Task prompt = Output the span of lines from the one that contains "blue box: 11 -> 13" through the end of the records, inclusive, exactly as written and free of pictures.

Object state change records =
--- START ---

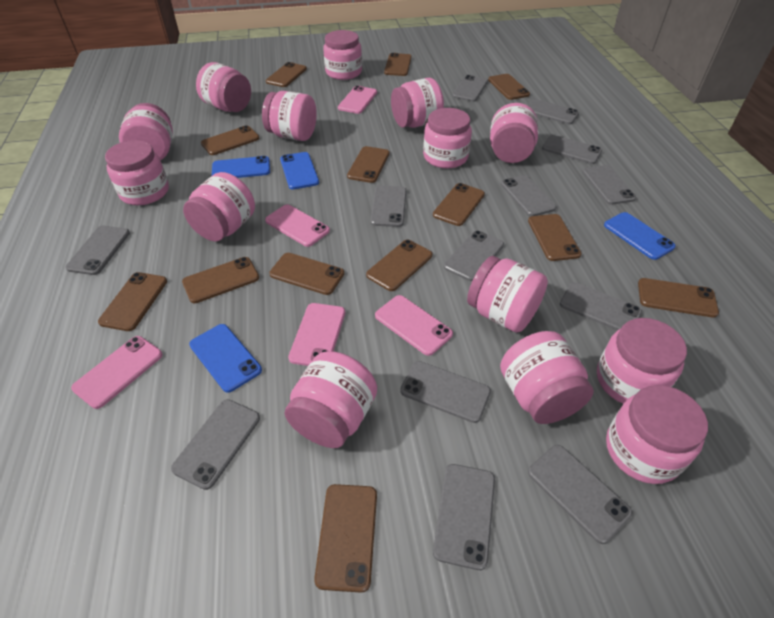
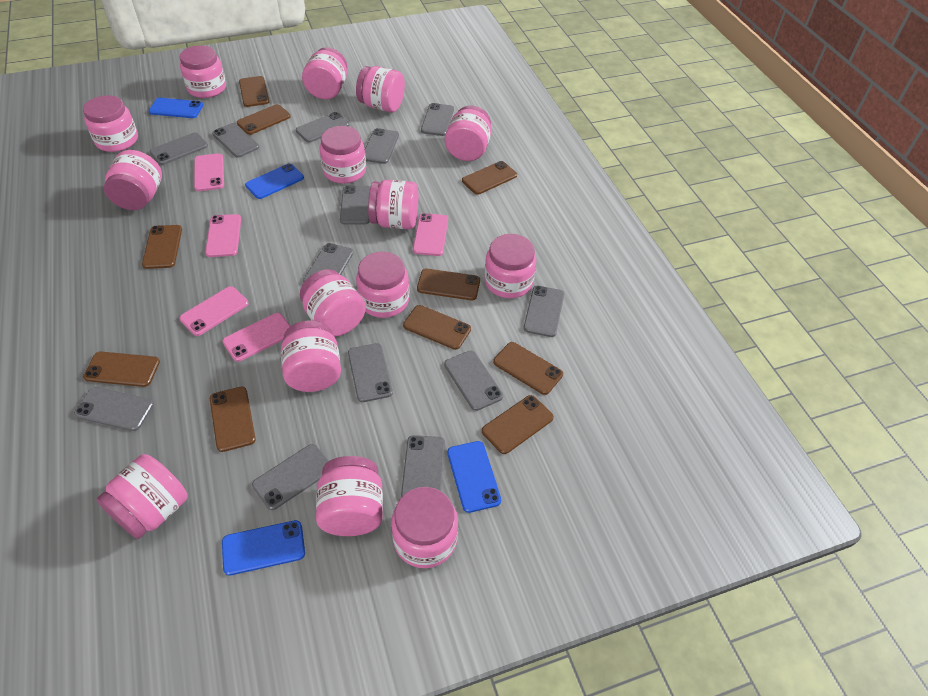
brown phone: 13 -> 10
pink jar: 14 -> 15

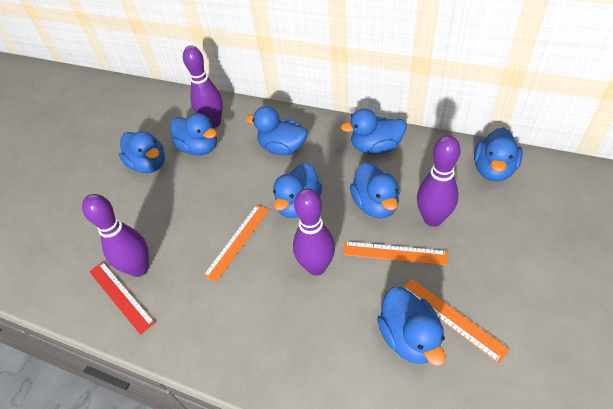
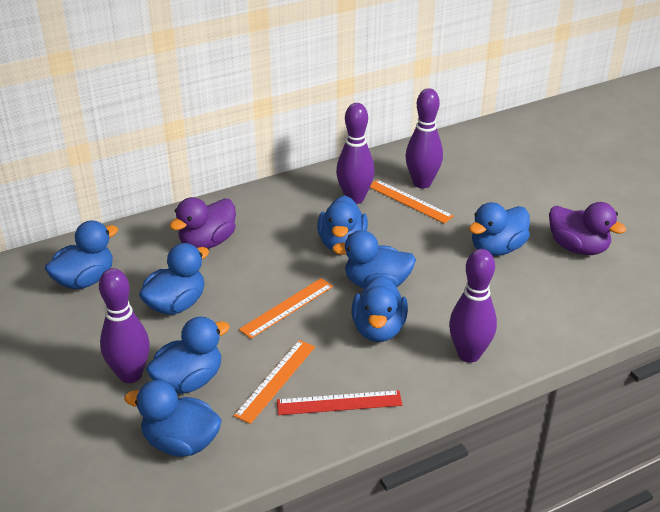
purple duck: 0 -> 2

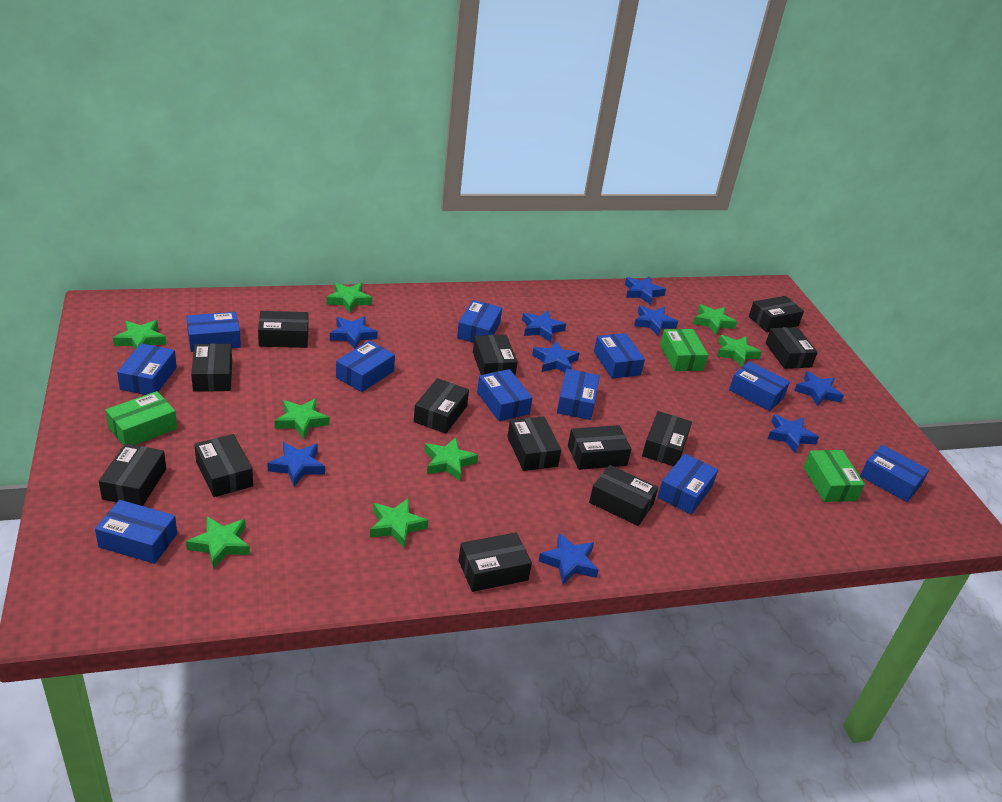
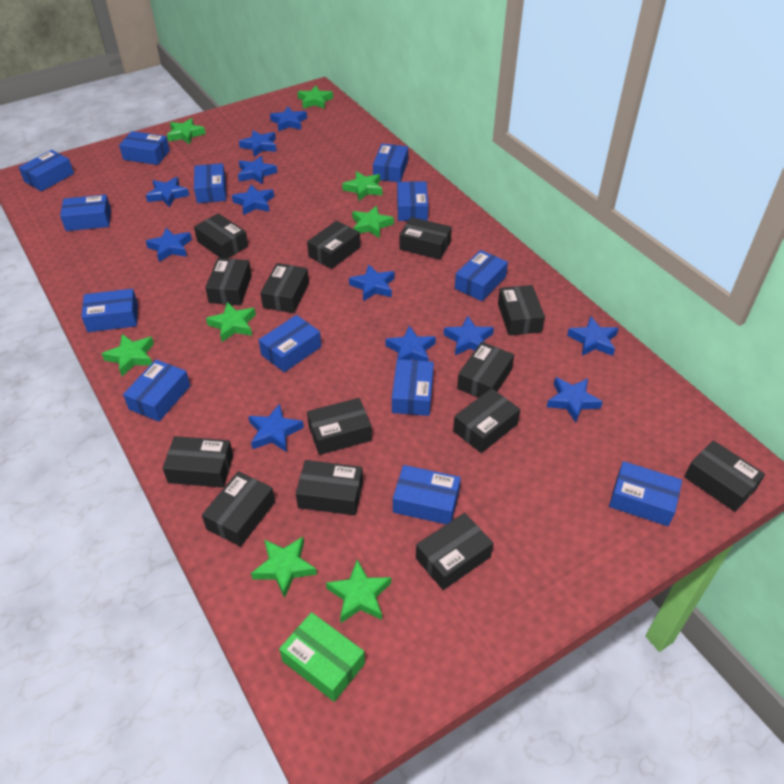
black box: 13 -> 14
blue box: 11 -> 13
blue star: 9 -> 12
green box: 3 -> 1

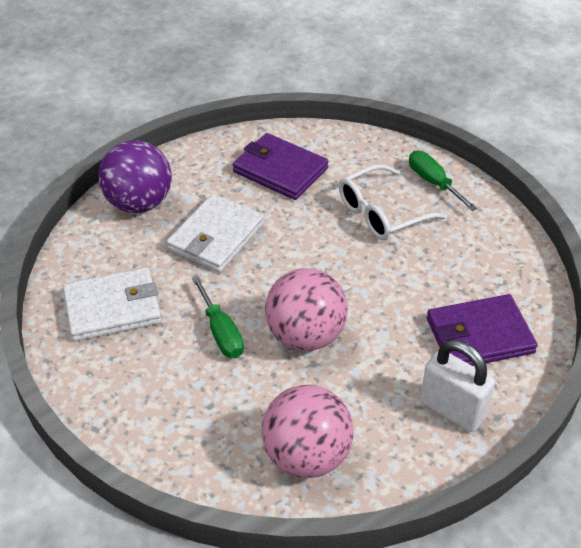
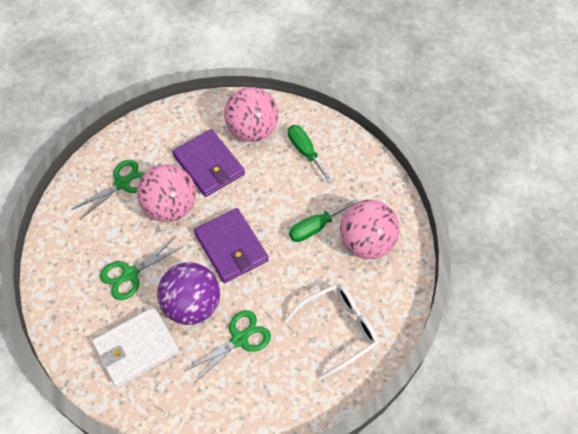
green scissors: 0 -> 3
pink ball: 2 -> 3
white padlock: 1 -> 0
white wallet: 2 -> 1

--- END ---

Result below =
blue box: 11 -> 13
blue star: 9 -> 12
green box: 3 -> 1

green scissors: 0 -> 3
pink ball: 2 -> 3
white padlock: 1 -> 0
white wallet: 2 -> 1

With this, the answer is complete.